In the material below, find every line with "section" and pull it out.

..........

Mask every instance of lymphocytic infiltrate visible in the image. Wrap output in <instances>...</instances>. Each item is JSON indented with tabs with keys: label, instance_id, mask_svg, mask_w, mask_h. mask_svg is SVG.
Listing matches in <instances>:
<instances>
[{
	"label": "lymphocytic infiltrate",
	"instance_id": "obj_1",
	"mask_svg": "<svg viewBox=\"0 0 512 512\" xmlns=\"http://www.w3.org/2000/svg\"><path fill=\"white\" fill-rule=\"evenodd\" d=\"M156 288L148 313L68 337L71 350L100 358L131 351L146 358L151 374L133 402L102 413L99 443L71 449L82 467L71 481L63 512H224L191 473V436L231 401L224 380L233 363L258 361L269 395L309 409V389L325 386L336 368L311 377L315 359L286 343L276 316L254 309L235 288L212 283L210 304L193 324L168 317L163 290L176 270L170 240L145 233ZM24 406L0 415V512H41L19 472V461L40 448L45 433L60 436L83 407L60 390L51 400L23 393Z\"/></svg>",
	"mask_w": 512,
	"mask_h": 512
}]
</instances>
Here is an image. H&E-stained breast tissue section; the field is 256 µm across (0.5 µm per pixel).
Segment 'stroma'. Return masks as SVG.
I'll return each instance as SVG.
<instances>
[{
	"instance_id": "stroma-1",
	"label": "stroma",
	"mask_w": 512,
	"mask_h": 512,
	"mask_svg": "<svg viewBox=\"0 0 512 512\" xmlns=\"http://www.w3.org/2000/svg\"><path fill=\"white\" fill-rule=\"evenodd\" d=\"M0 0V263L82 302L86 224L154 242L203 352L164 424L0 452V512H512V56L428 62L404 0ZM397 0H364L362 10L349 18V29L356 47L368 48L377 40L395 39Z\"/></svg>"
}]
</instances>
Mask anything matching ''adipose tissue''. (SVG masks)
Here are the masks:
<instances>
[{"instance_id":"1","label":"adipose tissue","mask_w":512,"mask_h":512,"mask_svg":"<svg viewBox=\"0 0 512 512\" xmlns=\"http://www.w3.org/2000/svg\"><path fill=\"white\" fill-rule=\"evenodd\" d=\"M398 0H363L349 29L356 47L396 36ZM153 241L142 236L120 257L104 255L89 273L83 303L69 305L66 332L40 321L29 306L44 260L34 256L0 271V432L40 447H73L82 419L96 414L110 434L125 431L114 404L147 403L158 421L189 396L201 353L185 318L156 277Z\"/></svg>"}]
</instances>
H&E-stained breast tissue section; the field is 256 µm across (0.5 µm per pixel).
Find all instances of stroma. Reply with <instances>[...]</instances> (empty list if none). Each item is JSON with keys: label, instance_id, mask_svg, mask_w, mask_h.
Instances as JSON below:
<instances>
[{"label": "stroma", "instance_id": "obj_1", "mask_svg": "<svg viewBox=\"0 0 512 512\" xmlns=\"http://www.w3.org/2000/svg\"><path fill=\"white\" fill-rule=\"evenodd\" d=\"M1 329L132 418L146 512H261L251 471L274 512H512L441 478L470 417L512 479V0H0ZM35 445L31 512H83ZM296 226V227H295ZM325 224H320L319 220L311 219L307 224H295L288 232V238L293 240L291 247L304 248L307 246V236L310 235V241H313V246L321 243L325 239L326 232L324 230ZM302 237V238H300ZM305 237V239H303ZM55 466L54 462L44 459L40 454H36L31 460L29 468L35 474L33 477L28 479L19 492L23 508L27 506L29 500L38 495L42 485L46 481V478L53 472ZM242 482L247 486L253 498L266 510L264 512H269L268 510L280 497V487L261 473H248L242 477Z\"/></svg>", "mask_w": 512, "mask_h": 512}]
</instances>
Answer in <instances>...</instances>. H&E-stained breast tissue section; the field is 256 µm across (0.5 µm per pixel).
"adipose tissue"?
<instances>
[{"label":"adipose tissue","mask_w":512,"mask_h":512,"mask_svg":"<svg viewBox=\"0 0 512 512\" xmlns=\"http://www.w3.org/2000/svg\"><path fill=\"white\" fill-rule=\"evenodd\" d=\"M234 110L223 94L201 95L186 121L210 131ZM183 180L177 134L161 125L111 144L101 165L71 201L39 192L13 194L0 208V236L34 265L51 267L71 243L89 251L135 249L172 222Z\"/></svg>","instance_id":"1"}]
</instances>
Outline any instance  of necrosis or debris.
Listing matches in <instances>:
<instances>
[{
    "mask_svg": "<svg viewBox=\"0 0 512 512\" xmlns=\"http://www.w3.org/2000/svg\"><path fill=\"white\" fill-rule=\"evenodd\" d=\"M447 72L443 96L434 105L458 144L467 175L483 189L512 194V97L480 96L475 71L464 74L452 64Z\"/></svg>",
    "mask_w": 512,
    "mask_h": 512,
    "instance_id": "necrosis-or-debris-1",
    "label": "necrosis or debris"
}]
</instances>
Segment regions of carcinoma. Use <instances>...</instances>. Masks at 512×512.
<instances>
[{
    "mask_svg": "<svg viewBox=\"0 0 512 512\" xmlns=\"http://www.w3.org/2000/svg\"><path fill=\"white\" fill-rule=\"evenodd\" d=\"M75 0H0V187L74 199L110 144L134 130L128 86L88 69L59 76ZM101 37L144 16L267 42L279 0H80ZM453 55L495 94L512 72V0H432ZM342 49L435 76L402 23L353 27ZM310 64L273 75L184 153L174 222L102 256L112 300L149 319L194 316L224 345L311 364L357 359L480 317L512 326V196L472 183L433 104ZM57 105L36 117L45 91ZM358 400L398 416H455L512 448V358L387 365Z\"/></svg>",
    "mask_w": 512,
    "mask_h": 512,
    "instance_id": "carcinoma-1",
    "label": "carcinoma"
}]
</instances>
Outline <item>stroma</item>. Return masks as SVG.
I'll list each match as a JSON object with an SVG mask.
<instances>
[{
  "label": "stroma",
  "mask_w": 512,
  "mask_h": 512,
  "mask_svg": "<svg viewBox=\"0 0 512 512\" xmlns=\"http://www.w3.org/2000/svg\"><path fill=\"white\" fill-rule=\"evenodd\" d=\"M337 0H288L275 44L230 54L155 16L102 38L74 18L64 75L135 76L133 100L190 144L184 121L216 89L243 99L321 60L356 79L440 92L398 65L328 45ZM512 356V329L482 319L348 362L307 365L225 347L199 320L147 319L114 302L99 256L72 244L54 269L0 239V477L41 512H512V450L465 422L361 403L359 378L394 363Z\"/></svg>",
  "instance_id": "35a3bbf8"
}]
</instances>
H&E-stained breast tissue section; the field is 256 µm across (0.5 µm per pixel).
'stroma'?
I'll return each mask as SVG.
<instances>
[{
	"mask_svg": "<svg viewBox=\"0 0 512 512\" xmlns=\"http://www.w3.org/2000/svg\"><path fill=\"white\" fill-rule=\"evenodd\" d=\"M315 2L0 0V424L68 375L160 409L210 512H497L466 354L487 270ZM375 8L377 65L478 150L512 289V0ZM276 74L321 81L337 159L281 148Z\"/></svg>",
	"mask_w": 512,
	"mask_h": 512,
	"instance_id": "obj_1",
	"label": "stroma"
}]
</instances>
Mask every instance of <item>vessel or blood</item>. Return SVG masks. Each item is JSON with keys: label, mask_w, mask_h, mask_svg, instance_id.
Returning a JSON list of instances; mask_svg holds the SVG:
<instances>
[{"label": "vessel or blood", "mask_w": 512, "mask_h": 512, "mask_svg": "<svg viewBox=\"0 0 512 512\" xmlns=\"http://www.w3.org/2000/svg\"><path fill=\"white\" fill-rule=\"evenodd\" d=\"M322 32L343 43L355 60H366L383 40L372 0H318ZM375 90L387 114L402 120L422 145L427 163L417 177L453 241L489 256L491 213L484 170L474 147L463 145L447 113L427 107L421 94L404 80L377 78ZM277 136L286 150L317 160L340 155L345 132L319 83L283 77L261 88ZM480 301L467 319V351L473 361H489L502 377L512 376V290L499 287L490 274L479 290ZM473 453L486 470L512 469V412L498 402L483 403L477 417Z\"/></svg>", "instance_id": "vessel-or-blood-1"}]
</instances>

..........

# [SOLVED EXERCISE]
Here is an image. H&E-stained breast tissue section; the field is 256 µm across (0.5 µm per pixel).
H&E-stained breast tissue section; the field is 256 µm across (0.5 µm per pixel).
Answer in <instances>...</instances>. H&E-stained breast tissue section; the field is 256 µm across (0.5 µm per pixel).
H&E-stained breast tissue section; the field is 256 µm across (0.5 µm per pixel).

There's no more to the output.